Starting at the line that contains "brown brick E8", copy each line through the end of the listing below. Include both ends and output nothing more.

▶ **Input data**
--*--

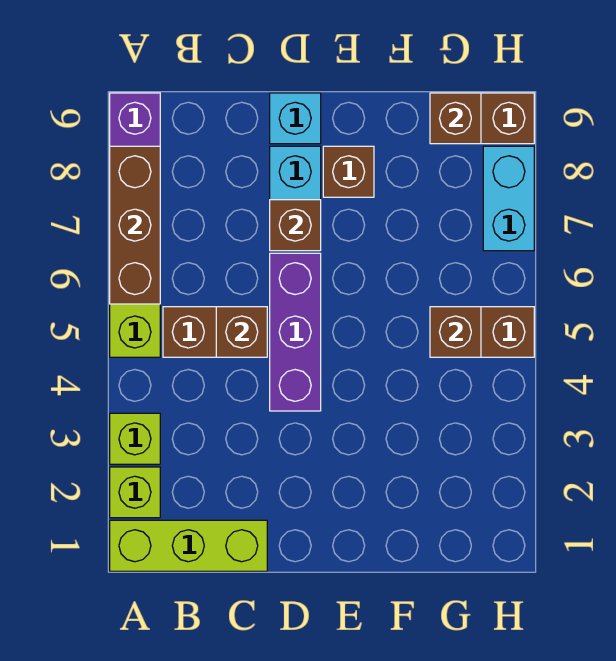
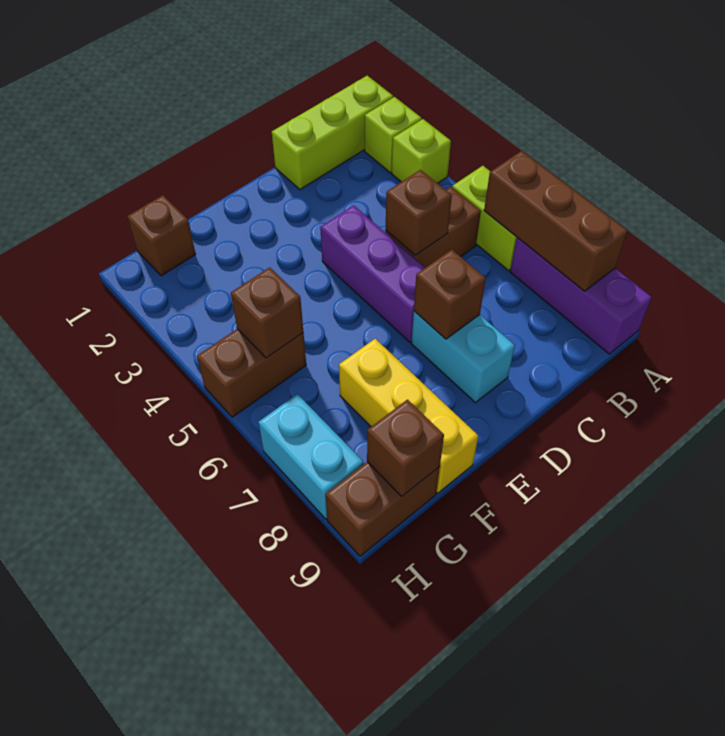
cyan brick D9 level 1 -> none
brown brick E8 level 1 -> brown brick G1 level 1
none -> yellow brick F7:F9 level 1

--*--

▶ **Task output**
brown brick E8 level 1 -> brown brick G1 level 1
none -> yellow brick F7:F9 level 1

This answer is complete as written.